DATA IN THIS EXERCISE Block Start
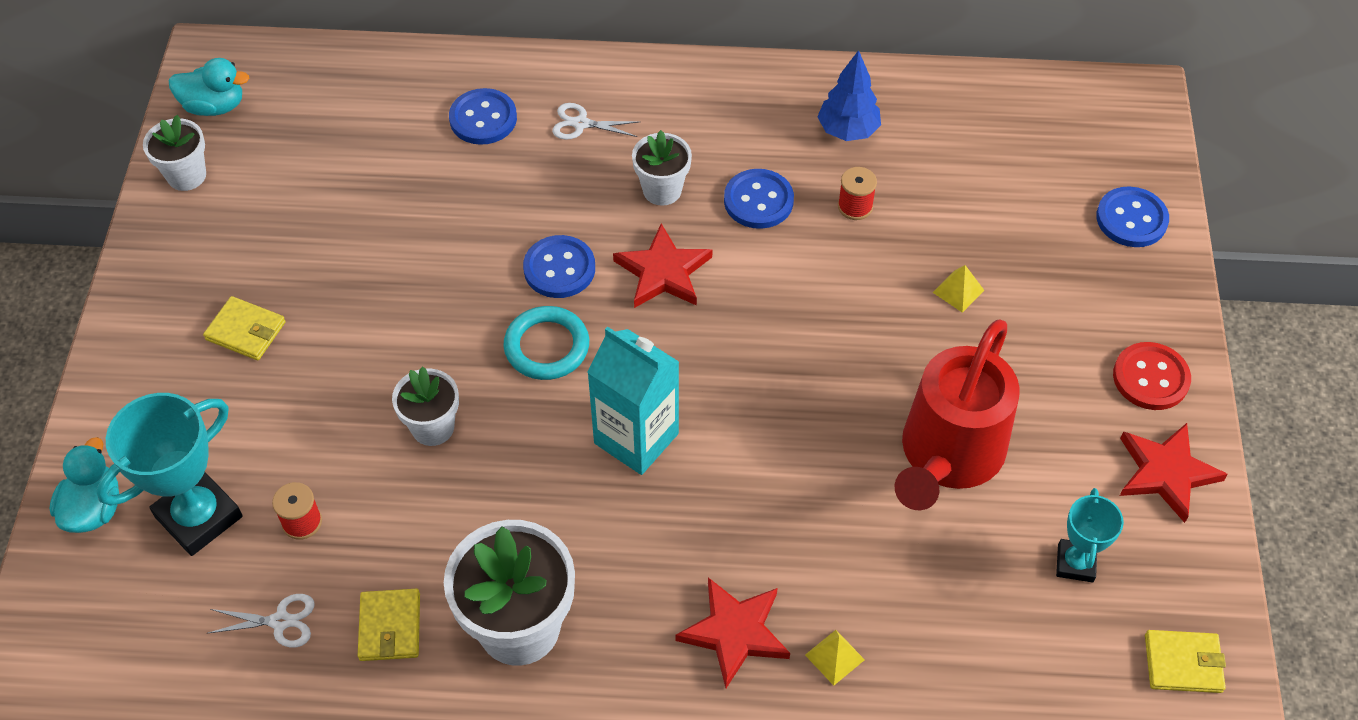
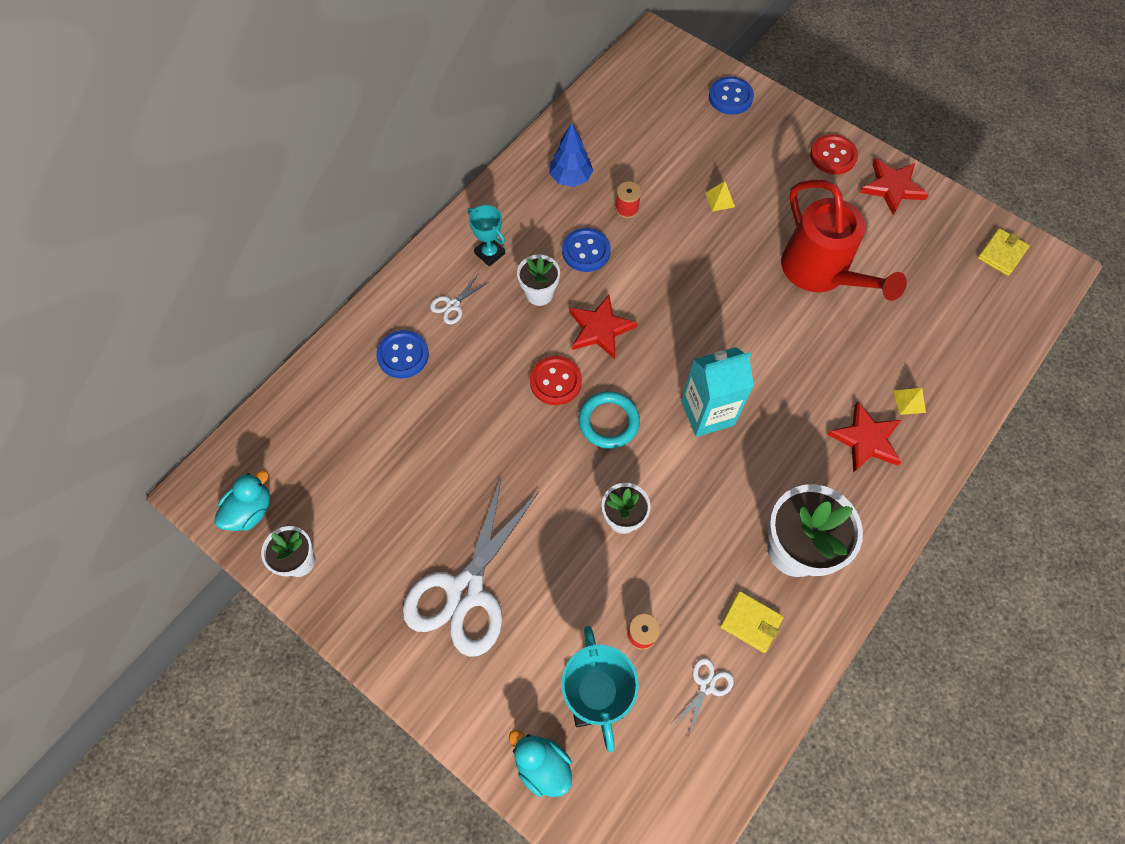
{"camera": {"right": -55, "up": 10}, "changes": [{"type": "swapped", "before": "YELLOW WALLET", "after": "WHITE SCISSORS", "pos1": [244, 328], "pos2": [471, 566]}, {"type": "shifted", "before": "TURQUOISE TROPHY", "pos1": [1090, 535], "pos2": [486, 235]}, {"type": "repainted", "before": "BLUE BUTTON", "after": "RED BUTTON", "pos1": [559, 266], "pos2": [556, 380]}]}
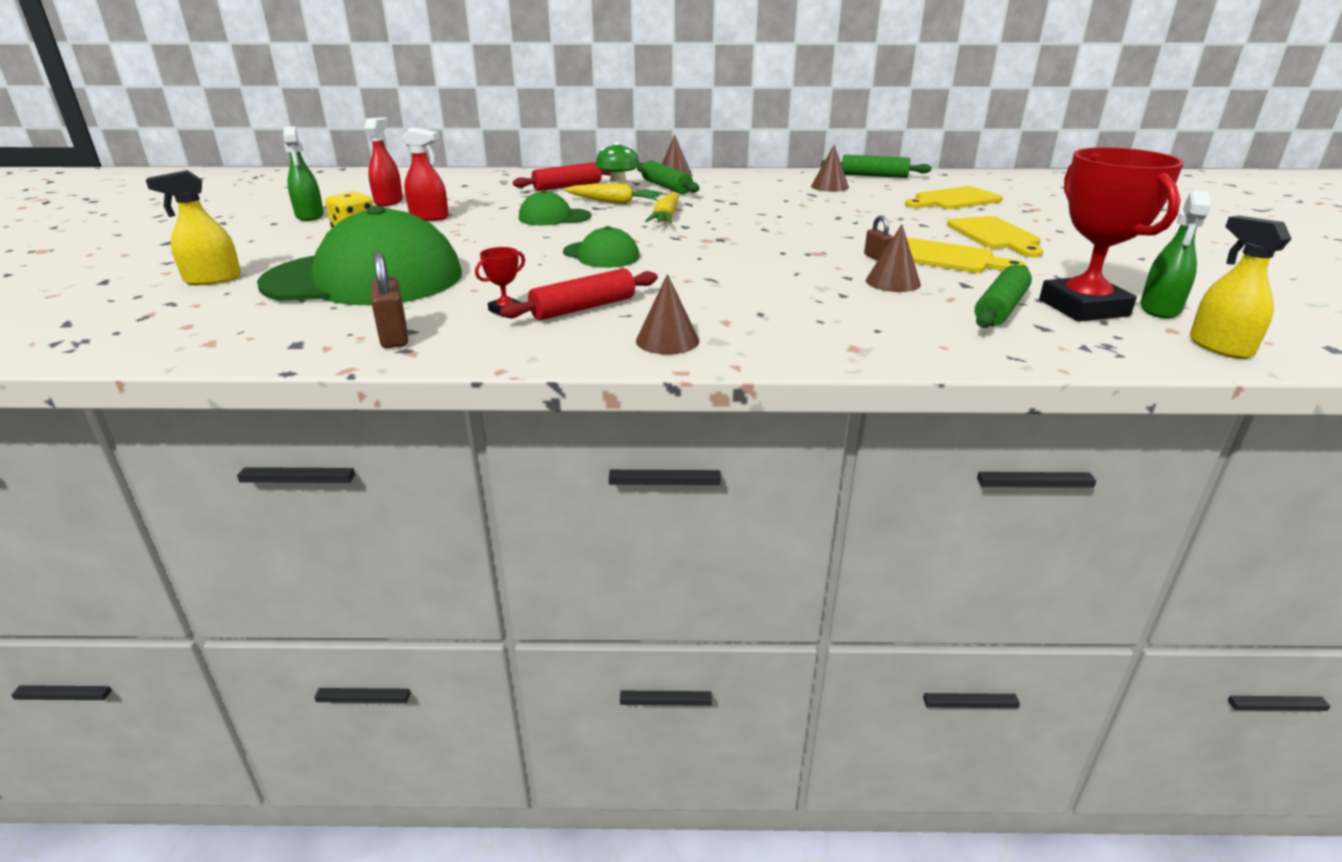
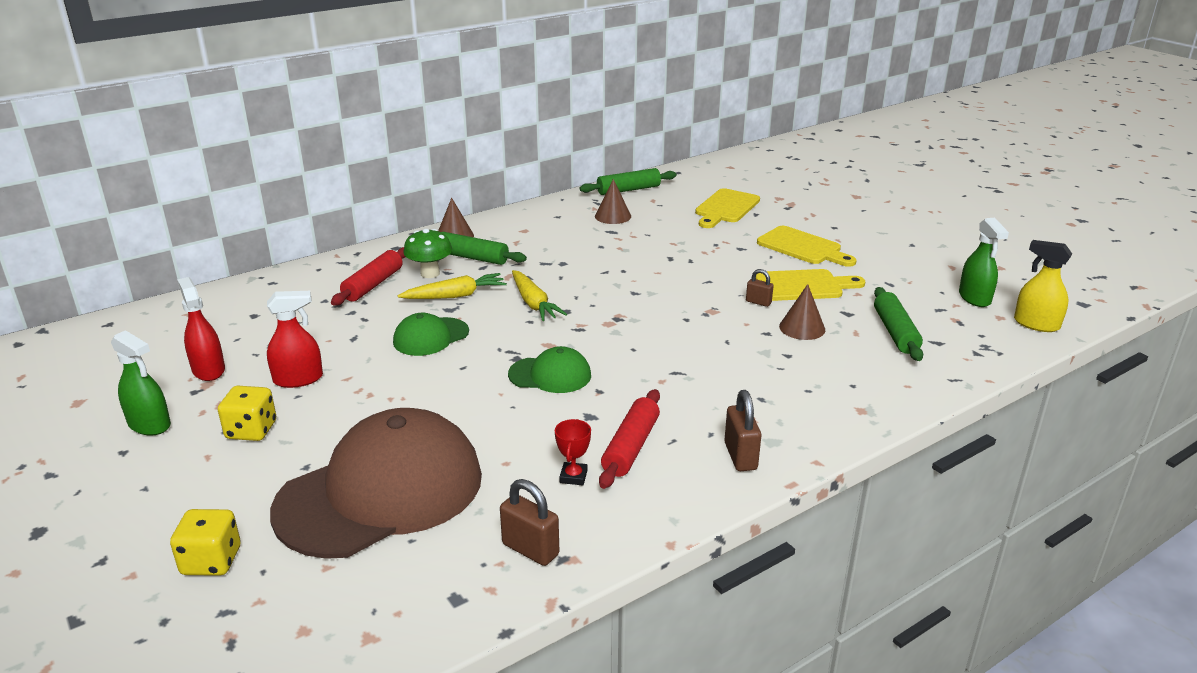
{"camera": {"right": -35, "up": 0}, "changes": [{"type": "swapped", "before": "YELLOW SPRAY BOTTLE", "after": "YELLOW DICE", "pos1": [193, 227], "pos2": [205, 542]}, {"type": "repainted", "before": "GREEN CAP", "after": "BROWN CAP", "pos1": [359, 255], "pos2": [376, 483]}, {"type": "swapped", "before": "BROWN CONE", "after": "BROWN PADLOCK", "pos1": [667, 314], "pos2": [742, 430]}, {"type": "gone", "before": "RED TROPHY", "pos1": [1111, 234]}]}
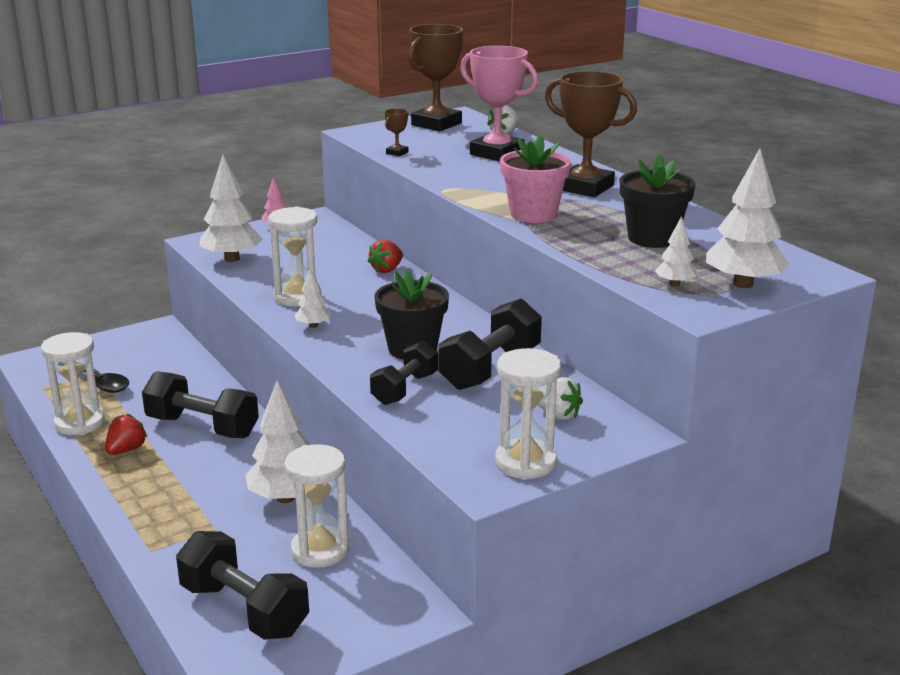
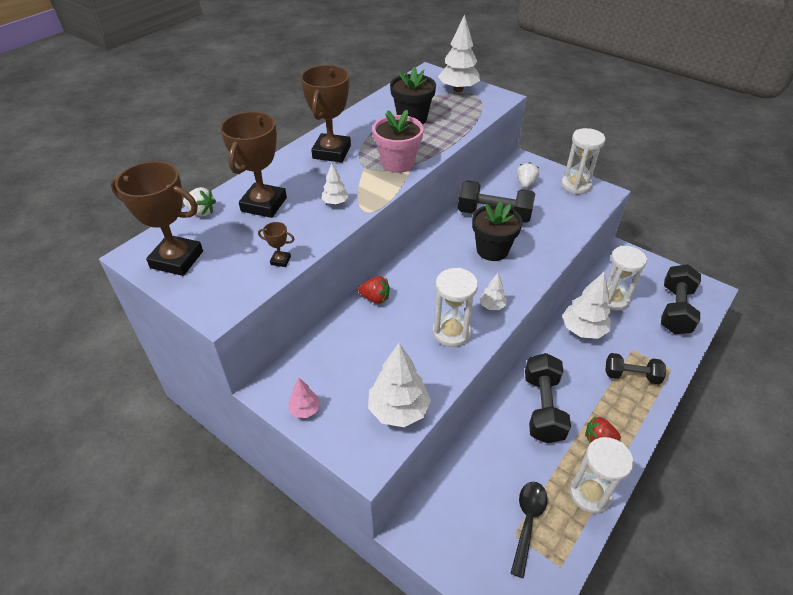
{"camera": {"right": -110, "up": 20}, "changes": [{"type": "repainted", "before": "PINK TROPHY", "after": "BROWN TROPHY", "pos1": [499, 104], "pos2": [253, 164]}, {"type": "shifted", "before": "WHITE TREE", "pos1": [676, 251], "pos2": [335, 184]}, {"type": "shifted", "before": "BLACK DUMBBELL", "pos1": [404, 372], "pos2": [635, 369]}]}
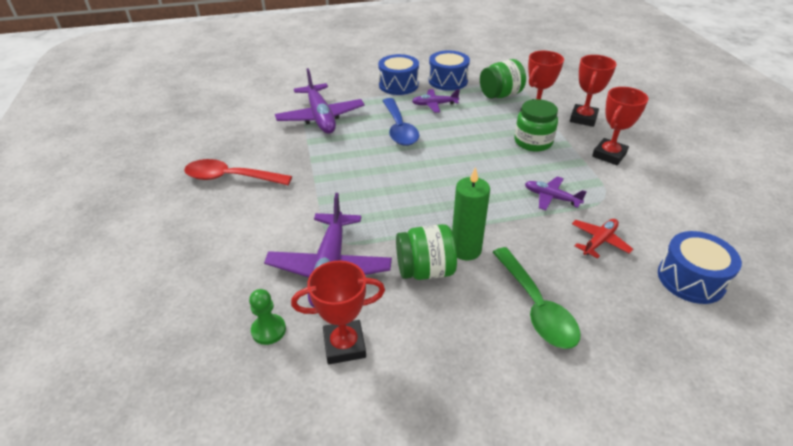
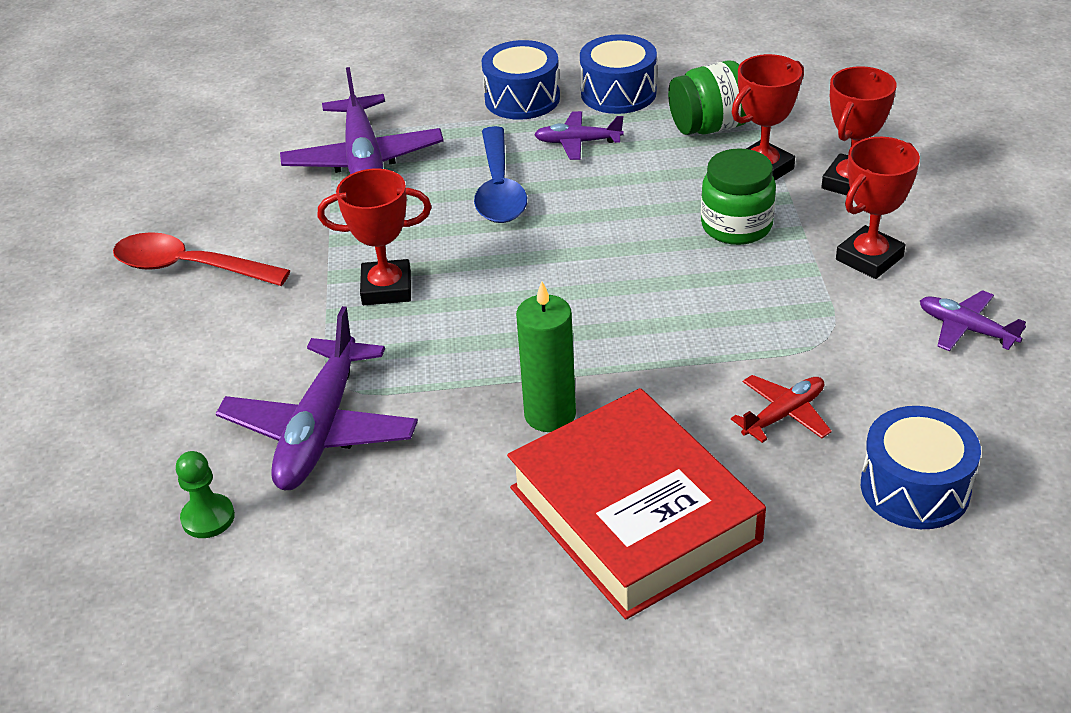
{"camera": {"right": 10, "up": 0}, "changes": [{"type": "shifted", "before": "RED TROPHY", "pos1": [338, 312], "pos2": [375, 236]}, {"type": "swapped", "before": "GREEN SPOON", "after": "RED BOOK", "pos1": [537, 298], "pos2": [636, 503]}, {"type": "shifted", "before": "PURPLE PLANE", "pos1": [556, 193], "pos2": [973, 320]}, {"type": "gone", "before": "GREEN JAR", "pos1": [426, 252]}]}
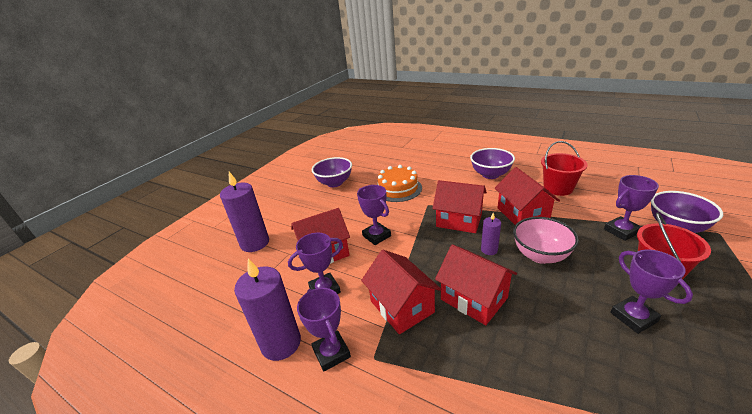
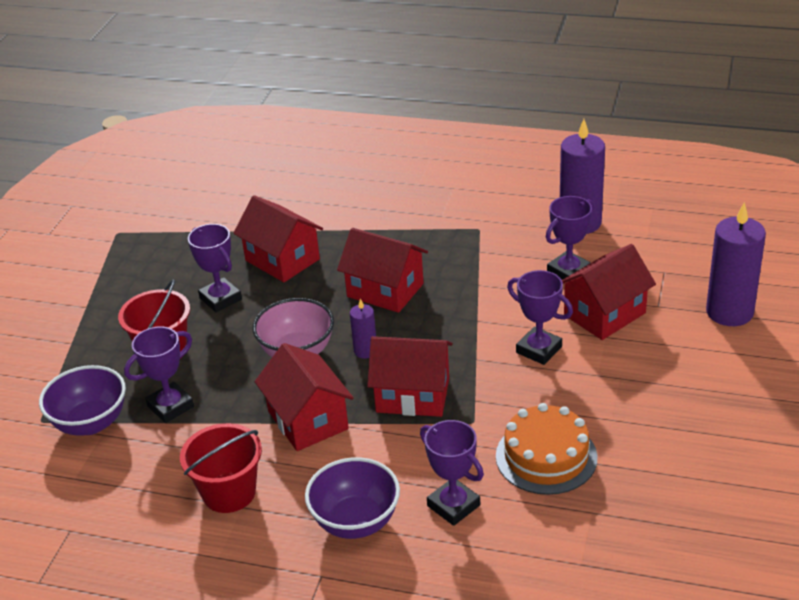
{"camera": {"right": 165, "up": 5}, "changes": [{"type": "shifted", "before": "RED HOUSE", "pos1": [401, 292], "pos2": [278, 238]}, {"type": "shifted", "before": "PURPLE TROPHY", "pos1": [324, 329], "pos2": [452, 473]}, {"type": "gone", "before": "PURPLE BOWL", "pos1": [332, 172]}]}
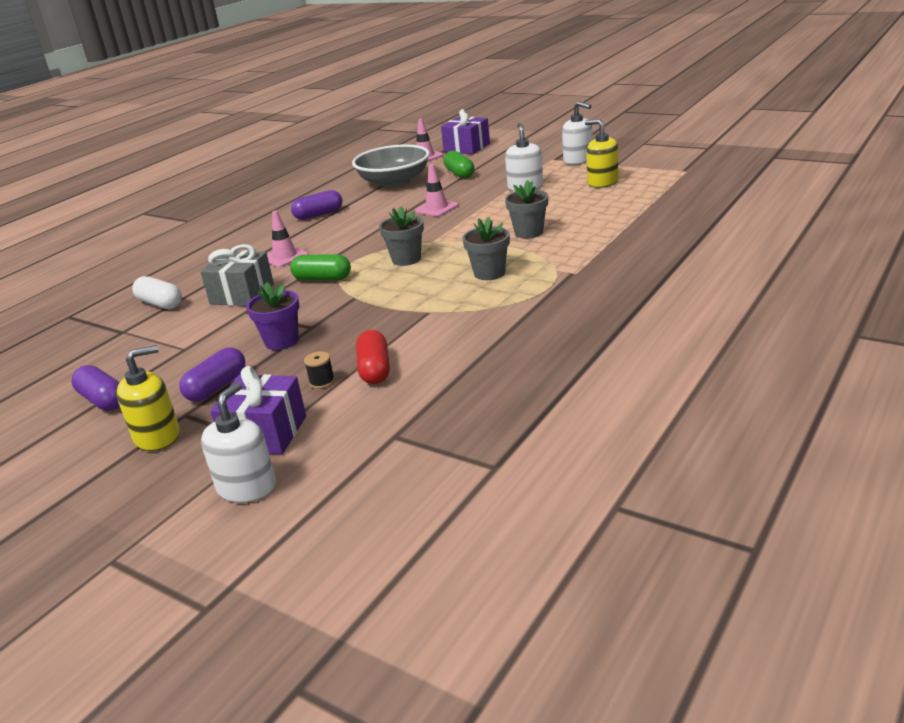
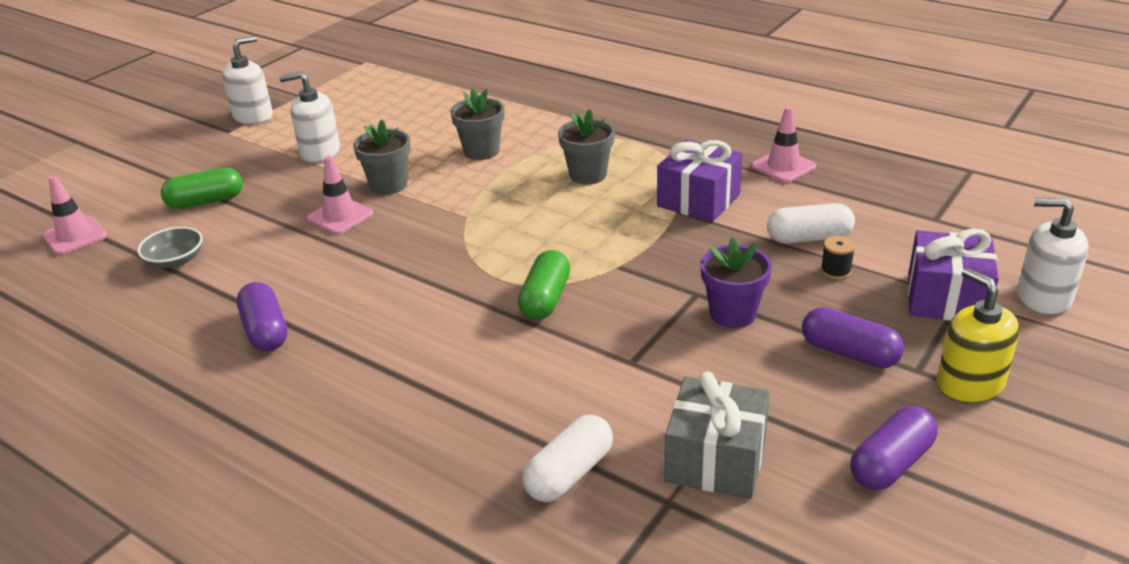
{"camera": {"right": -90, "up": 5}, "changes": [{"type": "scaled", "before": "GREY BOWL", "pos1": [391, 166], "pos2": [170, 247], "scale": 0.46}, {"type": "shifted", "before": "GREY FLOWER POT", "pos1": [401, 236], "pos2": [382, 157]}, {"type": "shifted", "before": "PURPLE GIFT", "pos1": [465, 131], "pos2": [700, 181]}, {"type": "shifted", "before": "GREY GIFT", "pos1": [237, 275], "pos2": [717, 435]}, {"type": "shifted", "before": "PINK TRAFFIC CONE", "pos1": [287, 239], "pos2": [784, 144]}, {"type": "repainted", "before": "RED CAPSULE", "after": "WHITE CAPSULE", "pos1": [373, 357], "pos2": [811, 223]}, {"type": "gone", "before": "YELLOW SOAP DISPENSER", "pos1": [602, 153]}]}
DATA IN THIS EXERCISE Block End
- **WORK REQUEST**: Please keep the pictures out and reproduce the records above exactly.

- **SOLUTION**:
{"camera": {"right": -55, "up": 10}, "changes": [{"type": "swapped", "before": "YELLOW WALLET", "after": "WHITE SCISSORS", "pos1": [244, 328], "pos2": [471, 566]}, {"type": "shifted", "before": "TURQUOISE TROPHY", "pos1": [1090, 535], "pos2": [486, 235]}, {"type": "repainted", "before": "BLUE BUTTON", "after": "RED BUTTON", "pos1": [559, 266], "pos2": [556, 380]}]}
{"camera": {"right": -35, "up": 0}, "changes": [{"type": "swapped", "before": "YELLOW SPRAY BOTTLE", "after": "YELLOW DICE", "pos1": [193, 227], "pos2": [205, 542]}, {"type": "repainted", "before": "GREEN CAP", "after": "BROWN CAP", "pos1": [359, 255], "pos2": [376, 483]}, {"type": "swapped", "before": "BROWN CONE", "after": "BROWN PADLOCK", "pos1": [667, 314], "pos2": [742, 430]}, {"type": "gone", "before": "RED TROPHY", "pos1": [1111, 234]}]}
{"camera": {"right": -110, "up": 20}, "changes": [{"type": "repainted", "before": "PINK TROPHY", "after": "BROWN TROPHY", "pos1": [499, 104], "pos2": [253, 164]}, {"type": "shifted", "before": "WHITE TREE", "pos1": [676, 251], "pos2": [335, 184]}, {"type": "shifted", "before": "BLACK DUMBBELL", "pos1": [404, 372], "pos2": [635, 369]}]}
{"camera": {"right": 10, "up": 0}, "changes": [{"type": "shifted", "before": "RED TROPHY", "pos1": [338, 312], "pos2": [375, 236]}, {"type": "swapped", "before": "GREEN SPOON", "after": "RED BOOK", "pos1": [537, 298], "pos2": [636, 503]}, {"type": "shifted", "before": "PURPLE PLANE", "pos1": [556, 193], "pos2": [973, 320]}, {"type": "gone", "before": "GREEN JAR", "pos1": [426, 252]}]}
{"camera": {"right": 165, "up": 5}, "changes": [{"type": "shifted", "before": "RED HOUSE", "pos1": [401, 292], "pos2": [278, 238]}, {"type": "shifted", "before": "PURPLE TROPHY", "pos1": [324, 329], "pos2": [452, 473]}, {"type": "gone", "before": "PURPLE BOWL", "pos1": [332, 172]}]}
{"camera": {"right": -90, "up": 5}, "changes": [{"type": "scaled", "before": "GREY BOWL", "pos1": [391, 166], "pos2": [170, 247], "scale": 0.46}, {"type": "shifted", "before": "GREY FLOWER POT", "pos1": [401, 236], "pos2": [382, 157]}, {"type": "shifted", "before": "PURPLE GIFT", "pos1": [465, 131], "pos2": [700, 181]}, {"type": "shifted", "before": "GREY GIFT", "pos1": [237, 275], "pos2": [717, 435]}, {"type": "shifted", "before": "PINK TRAFFIC CONE", "pos1": [287, 239], "pos2": [784, 144]}, {"type": "repainted", "before": "RED CAPSULE", "after": "WHITE CAPSULE", "pos1": [373, 357], "pos2": [811, 223]}, {"type": "gone", "before": "YELLOW SOAP DISPENSER", "pos1": [602, 153]}]}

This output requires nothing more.